TASK DETAILS. Search the lines of the records for the word "brick", and copy every line that has it.

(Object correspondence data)
● ● ● ●

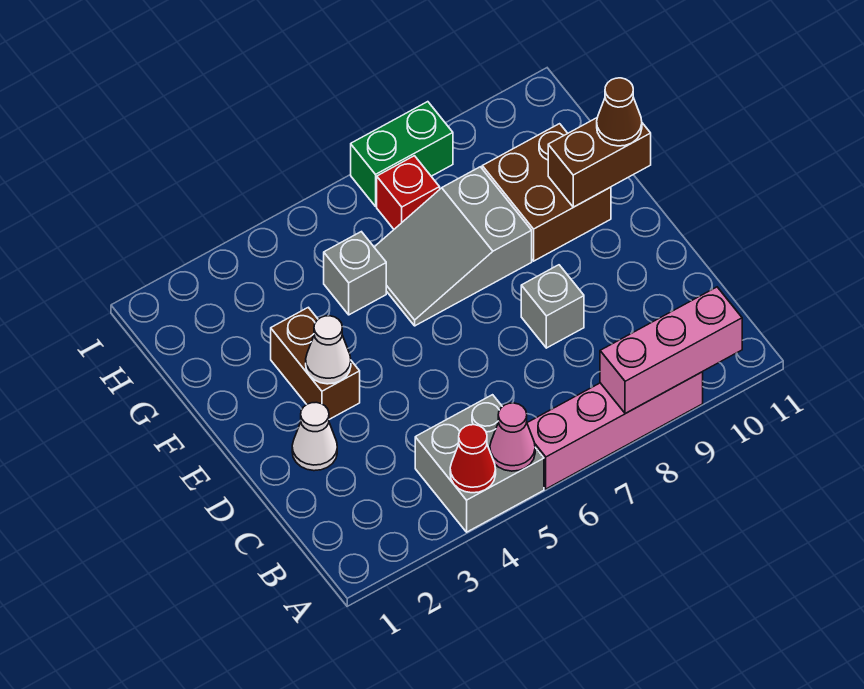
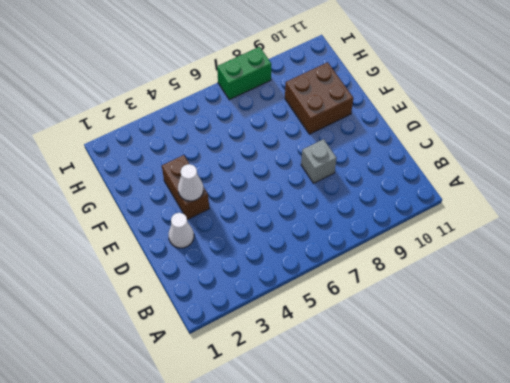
none -> grey 2x2 brick [415,395,544,532]
none -> pink 1x4 brick [527,372,703,489]
none -> grey 2x3 slope [374,167,532,326]

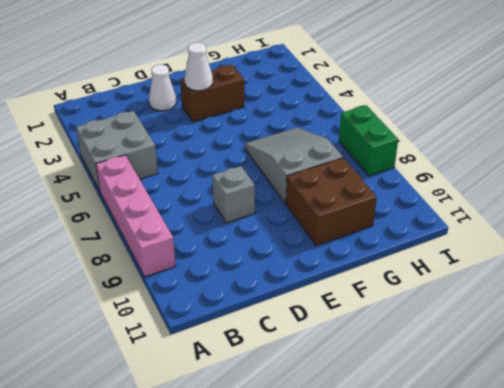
none -> grey 1x1 brick [324,232,386,315]
none -> red 1x1 brick [377,156,440,229]
none -> red 1x1 cone [450,425,496,493]

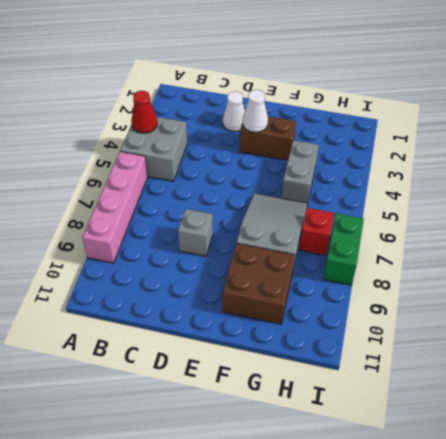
grey 1x2 brick [282,140,319,203] -> grey 1x1 brick [324,232,386,315]
none -> pink 1x1 cone [490,403,535,471]
none -> pink 1x3 brick [600,287,742,414]
none -> brown 1x2 brick [548,118,651,207]

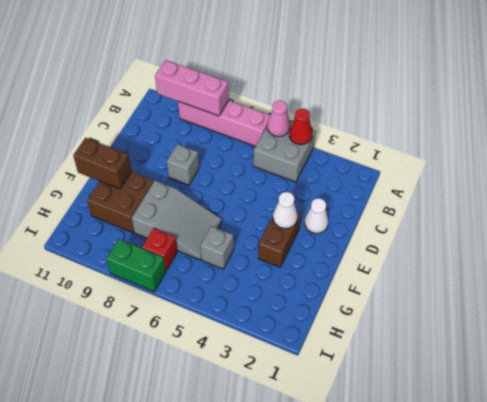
none -> brown 1x1 cone [597,78,642,146]

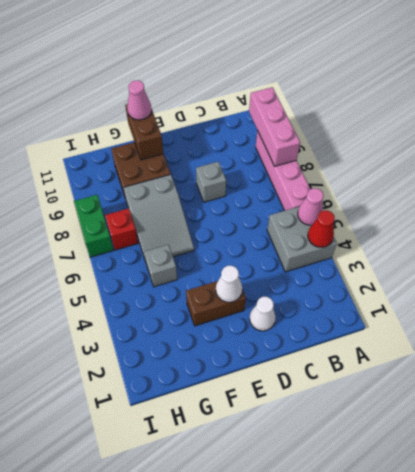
pink 1x1 cone [127,81,152,120] -> brown 1x1 cone [597,78,642,146]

● ● ● ●

ANSWER.
none -> grey 2x2 brick [415,395,544,532]
none -> pink 1x4 brick [527,372,703,489]
none -> grey 1x1 brick [324,232,386,315]
none -> red 1x1 brick [377,156,440,229]
grey 1x2 brick [282,140,319,203] -> grey 1x1 brick [324,232,386,315]
none -> pink 1x3 brick [600,287,742,414]
none -> brown 1x2 brick [548,118,651,207]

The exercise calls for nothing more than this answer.